TASK PROMPT >>
Using the records below, filter for lines that contain the string "green" and copy them out.

SUPPLIED DATA: Begin

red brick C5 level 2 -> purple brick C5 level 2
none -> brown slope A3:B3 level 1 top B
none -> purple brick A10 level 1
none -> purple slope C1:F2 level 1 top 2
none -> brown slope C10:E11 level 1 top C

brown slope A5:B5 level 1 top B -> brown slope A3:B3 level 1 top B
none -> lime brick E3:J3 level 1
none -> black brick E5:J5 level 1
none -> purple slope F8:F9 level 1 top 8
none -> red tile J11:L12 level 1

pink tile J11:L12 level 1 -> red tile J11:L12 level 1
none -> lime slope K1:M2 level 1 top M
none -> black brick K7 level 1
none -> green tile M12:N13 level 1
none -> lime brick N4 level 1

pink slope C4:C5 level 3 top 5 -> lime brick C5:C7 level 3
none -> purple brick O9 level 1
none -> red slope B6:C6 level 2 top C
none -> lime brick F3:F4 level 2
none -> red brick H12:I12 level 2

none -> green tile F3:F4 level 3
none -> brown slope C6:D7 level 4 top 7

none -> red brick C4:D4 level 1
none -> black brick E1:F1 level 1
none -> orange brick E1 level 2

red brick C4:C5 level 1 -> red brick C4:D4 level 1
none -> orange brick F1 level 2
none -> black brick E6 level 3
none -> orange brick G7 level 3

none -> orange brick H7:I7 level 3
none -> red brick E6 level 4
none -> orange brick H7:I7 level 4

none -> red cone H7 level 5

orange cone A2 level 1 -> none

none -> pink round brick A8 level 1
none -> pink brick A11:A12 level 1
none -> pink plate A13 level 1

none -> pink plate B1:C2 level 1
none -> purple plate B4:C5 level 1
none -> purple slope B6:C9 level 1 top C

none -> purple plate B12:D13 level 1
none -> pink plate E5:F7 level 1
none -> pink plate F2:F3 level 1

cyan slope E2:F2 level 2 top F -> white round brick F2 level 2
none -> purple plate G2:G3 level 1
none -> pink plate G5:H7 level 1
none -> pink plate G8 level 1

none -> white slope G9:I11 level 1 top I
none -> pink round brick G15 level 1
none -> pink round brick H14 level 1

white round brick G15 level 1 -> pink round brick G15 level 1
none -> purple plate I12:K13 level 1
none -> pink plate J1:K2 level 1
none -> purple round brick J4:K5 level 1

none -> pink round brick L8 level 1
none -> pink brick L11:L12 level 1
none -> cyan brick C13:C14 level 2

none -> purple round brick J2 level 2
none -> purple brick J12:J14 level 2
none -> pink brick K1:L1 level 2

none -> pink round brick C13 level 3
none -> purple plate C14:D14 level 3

SUPPLIED DATA: End

SOLUTION FOR THIS TASK >>
none -> green tile M12:N13 level 1
none -> green tile F3:F4 level 3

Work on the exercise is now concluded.